---------- Records for the task ----------
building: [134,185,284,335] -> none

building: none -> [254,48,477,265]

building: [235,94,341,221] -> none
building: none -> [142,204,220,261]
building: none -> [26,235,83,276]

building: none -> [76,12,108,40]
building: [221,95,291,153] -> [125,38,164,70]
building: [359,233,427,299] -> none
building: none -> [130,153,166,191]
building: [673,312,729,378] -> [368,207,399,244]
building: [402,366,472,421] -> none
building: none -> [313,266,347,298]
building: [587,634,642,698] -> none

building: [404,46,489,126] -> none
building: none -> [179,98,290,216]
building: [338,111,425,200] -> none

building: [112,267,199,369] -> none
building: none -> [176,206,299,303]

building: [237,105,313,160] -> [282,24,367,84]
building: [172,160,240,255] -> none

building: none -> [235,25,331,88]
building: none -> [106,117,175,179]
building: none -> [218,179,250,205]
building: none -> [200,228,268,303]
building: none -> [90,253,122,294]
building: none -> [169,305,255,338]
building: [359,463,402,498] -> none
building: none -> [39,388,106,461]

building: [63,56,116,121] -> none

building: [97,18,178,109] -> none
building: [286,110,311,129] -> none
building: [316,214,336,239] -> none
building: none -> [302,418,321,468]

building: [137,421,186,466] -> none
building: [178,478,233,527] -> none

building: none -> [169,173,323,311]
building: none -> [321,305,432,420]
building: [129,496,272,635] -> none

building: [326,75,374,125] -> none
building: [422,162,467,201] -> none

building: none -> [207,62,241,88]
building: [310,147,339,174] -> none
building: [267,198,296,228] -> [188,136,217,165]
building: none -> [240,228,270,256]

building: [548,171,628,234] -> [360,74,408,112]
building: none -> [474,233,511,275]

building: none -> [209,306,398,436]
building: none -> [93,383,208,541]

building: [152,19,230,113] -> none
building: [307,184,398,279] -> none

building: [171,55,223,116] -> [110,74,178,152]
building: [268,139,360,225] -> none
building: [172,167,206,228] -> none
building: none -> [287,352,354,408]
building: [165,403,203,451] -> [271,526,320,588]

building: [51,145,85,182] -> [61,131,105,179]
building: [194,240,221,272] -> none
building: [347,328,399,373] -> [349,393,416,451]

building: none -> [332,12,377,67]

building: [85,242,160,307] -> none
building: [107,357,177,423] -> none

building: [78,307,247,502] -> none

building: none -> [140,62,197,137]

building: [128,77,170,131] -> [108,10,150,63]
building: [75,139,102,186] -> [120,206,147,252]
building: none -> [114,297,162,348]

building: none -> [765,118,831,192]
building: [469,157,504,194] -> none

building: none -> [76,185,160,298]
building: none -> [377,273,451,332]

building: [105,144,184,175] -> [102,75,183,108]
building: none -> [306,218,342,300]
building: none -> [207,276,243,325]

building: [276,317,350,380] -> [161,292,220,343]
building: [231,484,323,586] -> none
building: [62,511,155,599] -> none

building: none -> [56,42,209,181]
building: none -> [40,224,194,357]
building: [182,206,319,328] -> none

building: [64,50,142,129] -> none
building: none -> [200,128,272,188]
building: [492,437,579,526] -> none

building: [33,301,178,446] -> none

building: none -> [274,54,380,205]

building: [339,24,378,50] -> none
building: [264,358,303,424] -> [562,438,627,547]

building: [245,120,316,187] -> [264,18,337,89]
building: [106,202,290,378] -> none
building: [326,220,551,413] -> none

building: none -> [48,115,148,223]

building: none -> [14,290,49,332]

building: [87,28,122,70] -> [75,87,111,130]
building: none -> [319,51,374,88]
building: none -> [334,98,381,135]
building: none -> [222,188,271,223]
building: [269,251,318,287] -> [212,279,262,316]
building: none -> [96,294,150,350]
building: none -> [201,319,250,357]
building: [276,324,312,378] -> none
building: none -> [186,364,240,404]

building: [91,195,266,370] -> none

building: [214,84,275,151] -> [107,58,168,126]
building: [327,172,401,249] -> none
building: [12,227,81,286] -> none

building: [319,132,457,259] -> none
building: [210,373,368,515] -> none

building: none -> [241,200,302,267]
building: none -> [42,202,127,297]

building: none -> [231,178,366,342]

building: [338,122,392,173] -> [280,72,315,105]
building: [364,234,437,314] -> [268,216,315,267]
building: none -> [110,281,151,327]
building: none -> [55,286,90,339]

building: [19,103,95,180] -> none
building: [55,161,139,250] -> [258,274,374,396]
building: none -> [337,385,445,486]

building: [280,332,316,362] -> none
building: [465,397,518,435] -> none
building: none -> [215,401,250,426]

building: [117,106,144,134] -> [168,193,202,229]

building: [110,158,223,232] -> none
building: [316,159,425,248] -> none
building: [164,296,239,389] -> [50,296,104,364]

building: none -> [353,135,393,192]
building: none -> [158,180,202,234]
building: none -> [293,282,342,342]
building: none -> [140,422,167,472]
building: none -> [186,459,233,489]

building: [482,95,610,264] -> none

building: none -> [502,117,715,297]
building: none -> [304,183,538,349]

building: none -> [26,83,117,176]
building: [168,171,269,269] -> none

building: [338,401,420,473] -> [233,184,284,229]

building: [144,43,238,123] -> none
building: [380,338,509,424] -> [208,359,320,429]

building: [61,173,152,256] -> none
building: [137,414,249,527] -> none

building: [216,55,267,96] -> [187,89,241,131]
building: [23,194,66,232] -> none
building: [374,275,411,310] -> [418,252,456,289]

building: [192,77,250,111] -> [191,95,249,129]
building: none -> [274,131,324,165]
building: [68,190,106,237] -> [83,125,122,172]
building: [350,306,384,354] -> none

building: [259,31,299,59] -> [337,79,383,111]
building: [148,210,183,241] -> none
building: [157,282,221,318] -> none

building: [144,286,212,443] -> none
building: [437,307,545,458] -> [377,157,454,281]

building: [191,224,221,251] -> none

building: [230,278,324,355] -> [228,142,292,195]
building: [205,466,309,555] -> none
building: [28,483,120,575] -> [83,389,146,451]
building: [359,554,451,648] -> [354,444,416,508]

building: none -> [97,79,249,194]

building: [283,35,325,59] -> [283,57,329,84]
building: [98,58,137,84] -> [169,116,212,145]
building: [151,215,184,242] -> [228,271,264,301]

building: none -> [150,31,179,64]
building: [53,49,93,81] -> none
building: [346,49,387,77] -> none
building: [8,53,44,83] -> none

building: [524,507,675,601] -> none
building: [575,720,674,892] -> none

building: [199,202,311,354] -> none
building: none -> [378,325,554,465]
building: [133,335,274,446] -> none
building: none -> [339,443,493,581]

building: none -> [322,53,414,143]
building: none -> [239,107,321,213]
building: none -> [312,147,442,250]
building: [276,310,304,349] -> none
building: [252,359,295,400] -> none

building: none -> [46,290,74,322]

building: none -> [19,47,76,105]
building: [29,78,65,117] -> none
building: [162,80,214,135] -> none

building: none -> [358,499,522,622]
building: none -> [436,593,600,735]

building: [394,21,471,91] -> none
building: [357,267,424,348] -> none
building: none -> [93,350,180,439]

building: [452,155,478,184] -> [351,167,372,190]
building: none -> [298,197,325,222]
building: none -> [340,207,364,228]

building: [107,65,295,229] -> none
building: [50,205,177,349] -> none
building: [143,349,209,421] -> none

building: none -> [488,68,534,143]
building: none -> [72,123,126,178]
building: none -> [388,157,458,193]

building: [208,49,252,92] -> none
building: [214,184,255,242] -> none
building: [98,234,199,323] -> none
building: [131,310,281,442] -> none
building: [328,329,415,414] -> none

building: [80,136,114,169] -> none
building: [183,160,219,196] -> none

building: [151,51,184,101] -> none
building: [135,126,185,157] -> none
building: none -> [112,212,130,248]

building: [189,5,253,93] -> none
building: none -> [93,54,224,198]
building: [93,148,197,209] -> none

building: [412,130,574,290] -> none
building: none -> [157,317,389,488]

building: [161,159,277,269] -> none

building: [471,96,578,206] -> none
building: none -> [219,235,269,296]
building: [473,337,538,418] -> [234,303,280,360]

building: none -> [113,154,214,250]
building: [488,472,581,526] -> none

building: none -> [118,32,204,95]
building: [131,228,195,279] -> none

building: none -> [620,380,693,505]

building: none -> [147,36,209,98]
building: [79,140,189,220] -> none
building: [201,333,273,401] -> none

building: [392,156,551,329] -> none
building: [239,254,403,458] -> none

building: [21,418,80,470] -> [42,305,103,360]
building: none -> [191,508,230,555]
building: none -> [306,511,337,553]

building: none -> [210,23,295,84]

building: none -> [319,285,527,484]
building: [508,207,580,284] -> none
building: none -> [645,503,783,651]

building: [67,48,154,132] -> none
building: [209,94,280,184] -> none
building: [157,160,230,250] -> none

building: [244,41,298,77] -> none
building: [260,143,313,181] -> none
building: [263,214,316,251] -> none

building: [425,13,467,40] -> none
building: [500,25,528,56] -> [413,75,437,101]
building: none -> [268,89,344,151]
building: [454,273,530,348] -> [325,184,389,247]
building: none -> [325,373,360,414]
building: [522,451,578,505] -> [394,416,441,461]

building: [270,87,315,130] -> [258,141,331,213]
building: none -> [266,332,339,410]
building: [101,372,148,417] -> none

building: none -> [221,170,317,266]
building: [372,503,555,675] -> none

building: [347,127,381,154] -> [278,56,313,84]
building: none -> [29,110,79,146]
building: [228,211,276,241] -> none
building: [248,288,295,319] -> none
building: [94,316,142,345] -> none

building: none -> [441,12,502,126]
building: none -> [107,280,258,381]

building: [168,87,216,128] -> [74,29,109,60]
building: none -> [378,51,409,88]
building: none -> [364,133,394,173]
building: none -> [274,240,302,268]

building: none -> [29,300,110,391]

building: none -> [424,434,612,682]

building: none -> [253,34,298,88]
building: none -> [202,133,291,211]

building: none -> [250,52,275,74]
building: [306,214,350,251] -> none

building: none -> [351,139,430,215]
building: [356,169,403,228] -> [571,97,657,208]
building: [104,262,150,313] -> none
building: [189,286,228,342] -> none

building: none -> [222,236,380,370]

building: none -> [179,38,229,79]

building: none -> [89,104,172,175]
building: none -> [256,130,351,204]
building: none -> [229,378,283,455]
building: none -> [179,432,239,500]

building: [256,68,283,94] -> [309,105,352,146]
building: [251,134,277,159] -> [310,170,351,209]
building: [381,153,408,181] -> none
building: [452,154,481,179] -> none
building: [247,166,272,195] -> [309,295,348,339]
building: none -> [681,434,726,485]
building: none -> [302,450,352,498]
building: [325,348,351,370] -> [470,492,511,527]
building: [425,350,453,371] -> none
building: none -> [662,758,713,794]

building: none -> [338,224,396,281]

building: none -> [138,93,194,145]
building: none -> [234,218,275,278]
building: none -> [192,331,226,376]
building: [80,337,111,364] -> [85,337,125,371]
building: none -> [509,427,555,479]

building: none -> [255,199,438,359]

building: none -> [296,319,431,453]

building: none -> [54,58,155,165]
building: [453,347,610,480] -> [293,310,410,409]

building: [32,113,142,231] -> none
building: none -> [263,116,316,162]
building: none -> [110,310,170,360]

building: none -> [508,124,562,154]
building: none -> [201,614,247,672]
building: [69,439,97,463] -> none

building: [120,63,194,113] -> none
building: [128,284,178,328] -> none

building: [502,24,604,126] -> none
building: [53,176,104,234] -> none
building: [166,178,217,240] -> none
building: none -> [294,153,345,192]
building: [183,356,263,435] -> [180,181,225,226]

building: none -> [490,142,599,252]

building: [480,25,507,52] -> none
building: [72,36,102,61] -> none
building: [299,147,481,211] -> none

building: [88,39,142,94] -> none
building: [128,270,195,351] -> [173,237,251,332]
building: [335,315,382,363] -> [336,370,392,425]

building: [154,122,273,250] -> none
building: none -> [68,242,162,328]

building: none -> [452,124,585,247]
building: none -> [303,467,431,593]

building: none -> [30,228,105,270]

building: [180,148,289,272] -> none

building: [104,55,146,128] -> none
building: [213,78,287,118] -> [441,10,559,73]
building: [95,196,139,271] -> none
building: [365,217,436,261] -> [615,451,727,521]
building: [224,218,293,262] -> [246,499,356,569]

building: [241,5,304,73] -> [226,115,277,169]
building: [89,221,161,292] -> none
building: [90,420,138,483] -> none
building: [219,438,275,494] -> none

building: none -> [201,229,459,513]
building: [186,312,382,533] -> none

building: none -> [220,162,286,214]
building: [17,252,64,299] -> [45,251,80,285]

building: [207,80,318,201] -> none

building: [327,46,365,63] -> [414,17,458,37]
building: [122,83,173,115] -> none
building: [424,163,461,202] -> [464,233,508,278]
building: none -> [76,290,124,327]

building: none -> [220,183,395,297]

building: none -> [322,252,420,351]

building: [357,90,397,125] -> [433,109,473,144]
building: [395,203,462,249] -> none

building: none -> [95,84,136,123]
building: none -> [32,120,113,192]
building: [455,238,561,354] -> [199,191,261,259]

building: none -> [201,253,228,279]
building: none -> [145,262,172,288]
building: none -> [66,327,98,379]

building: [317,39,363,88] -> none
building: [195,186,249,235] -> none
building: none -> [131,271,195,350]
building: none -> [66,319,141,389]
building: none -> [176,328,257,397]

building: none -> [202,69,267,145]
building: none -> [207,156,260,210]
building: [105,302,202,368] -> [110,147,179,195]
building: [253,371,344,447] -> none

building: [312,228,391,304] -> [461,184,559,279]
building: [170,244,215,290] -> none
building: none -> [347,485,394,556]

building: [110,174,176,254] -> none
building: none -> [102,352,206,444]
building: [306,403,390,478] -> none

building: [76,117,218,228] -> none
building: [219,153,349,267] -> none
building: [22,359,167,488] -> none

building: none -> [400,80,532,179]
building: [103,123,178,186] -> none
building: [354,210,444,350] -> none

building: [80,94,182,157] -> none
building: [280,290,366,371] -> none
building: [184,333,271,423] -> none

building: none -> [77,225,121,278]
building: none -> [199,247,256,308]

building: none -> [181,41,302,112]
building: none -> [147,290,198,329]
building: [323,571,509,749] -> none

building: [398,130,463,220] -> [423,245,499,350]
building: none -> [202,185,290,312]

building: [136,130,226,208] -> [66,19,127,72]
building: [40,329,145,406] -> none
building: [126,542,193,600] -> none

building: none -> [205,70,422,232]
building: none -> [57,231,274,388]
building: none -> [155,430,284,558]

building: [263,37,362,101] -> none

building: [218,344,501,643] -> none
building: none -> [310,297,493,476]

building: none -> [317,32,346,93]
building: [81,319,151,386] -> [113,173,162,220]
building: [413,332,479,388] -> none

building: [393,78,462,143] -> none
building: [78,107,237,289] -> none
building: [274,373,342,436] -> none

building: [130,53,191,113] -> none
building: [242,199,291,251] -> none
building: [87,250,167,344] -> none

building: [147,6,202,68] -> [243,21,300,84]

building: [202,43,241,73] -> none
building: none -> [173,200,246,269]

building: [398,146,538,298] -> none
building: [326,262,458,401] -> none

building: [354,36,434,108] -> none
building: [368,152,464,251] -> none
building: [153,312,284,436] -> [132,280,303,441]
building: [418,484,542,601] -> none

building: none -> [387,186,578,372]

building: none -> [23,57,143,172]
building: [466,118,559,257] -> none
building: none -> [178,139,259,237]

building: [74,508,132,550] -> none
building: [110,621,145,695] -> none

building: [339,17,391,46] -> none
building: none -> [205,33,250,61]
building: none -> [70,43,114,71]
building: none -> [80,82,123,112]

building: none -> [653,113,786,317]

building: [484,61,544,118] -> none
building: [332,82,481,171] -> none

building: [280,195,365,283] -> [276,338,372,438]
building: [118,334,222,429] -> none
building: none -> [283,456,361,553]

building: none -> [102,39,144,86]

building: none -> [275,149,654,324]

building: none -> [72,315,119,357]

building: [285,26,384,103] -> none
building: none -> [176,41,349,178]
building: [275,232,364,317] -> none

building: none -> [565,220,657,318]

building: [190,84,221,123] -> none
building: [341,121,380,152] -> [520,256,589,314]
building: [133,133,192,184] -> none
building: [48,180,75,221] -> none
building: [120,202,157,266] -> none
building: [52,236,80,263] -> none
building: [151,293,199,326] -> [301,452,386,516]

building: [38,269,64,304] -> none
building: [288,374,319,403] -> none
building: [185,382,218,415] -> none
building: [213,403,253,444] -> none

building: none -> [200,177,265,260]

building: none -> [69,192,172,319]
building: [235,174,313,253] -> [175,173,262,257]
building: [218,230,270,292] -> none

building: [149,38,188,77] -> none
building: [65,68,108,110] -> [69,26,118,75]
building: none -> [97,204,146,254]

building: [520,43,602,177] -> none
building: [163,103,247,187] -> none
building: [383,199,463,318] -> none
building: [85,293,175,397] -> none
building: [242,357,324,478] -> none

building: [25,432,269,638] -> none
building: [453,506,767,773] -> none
----------
Exercise - When you reach the line containing "building: [359,463,402,498] -> none" in the data above, start copying exactly, and stop after the line containing "building: [326,75,374,125] -> none".

Output of the exercise -
building: [359,463,402,498] -> none
building: none -> [39,388,106,461]

building: [63,56,116,121] -> none

building: [97,18,178,109] -> none
building: [286,110,311,129] -> none
building: [316,214,336,239] -> none
building: none -> [302,418,321,468]

building: [137,421,186,466] -> none
building: [178,478,233,527] -> none

building: none -> [169,173,323,311]
building: none -> [321,305,432,420]
building: [129,496,272,635] -> none

building: [326,75,374,125] -> none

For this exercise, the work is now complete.